What the task requires: Reproduce all entries precisely, down to the last character.

Dataset records:
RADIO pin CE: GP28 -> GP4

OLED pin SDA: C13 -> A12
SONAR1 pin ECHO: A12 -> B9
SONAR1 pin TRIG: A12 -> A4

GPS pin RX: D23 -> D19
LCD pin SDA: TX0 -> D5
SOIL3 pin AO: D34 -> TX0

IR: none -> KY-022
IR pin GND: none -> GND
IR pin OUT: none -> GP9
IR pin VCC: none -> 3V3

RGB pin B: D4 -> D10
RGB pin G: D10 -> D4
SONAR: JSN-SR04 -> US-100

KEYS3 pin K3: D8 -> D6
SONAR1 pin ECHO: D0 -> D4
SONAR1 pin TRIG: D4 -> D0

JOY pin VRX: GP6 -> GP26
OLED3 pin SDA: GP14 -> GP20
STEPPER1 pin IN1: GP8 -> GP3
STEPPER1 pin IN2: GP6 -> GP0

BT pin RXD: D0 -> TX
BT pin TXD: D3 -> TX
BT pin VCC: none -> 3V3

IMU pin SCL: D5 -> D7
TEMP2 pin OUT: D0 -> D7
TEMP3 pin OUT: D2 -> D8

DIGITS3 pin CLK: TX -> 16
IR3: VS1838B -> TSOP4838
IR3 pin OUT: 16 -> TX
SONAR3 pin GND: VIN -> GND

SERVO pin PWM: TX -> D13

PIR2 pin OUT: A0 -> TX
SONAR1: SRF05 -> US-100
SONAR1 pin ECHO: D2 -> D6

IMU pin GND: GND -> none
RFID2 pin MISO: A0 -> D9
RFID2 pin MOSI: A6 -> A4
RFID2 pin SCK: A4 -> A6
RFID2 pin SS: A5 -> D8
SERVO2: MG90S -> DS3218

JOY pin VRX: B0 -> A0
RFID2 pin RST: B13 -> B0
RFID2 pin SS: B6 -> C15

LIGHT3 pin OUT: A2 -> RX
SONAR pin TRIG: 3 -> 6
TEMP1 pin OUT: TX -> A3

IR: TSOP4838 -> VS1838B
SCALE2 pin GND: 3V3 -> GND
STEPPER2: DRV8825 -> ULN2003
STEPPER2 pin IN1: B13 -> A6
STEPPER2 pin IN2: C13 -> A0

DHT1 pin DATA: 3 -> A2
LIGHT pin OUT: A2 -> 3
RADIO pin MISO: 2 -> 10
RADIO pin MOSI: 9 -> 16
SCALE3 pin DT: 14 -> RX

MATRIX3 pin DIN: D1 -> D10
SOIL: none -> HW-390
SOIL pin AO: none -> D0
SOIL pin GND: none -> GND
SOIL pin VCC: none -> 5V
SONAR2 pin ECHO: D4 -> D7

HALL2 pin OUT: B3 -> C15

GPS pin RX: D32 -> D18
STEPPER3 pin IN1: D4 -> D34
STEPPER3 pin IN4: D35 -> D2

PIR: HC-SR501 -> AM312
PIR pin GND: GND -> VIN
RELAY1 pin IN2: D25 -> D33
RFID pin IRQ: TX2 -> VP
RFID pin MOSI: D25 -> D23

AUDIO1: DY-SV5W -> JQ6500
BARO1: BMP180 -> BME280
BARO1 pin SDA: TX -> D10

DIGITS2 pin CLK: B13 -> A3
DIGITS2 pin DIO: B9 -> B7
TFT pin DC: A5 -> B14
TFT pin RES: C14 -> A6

Result of this task:
RADIO pin CE: GP28 -> GP4

OLED pin SDA: C13 -> A12
SONAR1 pin ECHO: A12 -> B9
SONAR1 pin TRIG: A12 -> A4

GPS pin RX: D23 -> D19
LCD pin SDA: TX0 -> D5
SOIL3 pin AO: D34 -> TX0

IR: none -> KY-022
IR pin GND: none -> GND
IR pin OUT: none -> GP9
IR pin VCC: none -> 3V3

RGB pin B: D4 -> D10
RGB pin G: D10 -> D4
SONAR: JSN-SR04 -> US-100

KEYS3 pin K3: D8 -> D6
SONAR1 pin ECHO: D0 -> D4
SONAR1 pin TRIG: D4 -> D0

JOY pin VRX: GP6 -> GP26
OLED3 pin SDA: GP14 -> GP20
STEPPER1 pin IN1: GP8 -> GP3
STEPPER1 pin IN2: GP6 -> GP0

BT pin RXD: D0 -> TX
BT pin TXD: D3 -> TX
BT pin VCC: none -> 3V3

IMU pin SCL: D5 -> D7
TEMP2 pin OUT: D0 -> D7
TEMP3 pin OUT: D2 -> D8

DIGITS3 pin CLK: TX -> 16
IR3: VS1838B -> TSOP4838
IR3 pin OUT: 16 -> TX
SONAR3 pin GND: VIN -> GND

SERVO pin PWM: TX -> D13

PIR2 pin OUT: A0 -> TX
SONAR1: SRF05 -> US-100
SONAR1 pin ECHO: D2 -> D6

IMU pin GND: GND -> none
RFID2 pin MISO: A0 -> D9
RFID2 pin MOSI: A6 -> A4
RFID2 pin SCK: A4 -> A6
RFID2 pin SS: A5 -> D8
SERVO2: MG90S -> DS3218

JOY pin VRX: B0 -> A0
RFID2 pin RST: B13 -> B0
RFID2 pin SS: B6 -> C15

LIGHT3 pin OUT: A2 -> RX
SONAR pin TRIG: 3 -> 6
TEMP1 pin OUT: TX -> A3

IR: TSOP4838 -> VS1838B
SCALE2 pin GND: 3V3 -> GND
STEPPER2: DRV8825 -> ULN2003
STEPPER2 pin IN1: B13 -> A6
STEPPER2 pin IN2: C13 -> A0

DHT1 pin DATA: 3 -> A2
LIGHT pin OUT: A2 -> 3
RADIO pin MISO: 2 -> 10
RADIO pin MOSI: 9 -> 16
SCALE3 pin DT: 14 -> RX

MATRIX3 pin DIN: D1 -> D10
SOIL: none -> HW-390
SOIL pin AO: none -> D0
SOIL pin GND: none -> GND
SOIL pin VCC: none -> 5V
SONAR2 pin ECHO: D4 -> D7

HALL2 pin OUT: B3 -> C15

GPS pin RX: D32 -> D18
STEPPER3 pin IN1: D4 -> D34
STEPPER3 pin IN4: D35 -> D2

PIR: HC-SR501 -> AM312
PIR pin GND: GND -> VIN
RELAY1 pin IN2: D25 -> D33
RFID pin IRQ: TX2 -> VP
RFID pin MOSI: D25 -> D23

AUDIO1: DY-SV5W -> JQ6500
BARO1: BMP180 -> BME280
BARO1 pin SDA: TX -> D10

DIGITS2 pin CLK: B13 -> A3
DIGITS2 pin DIO: B9 -> B7
TFT pin DC: A5 -> B14
TFT pin RES: C14 -> A6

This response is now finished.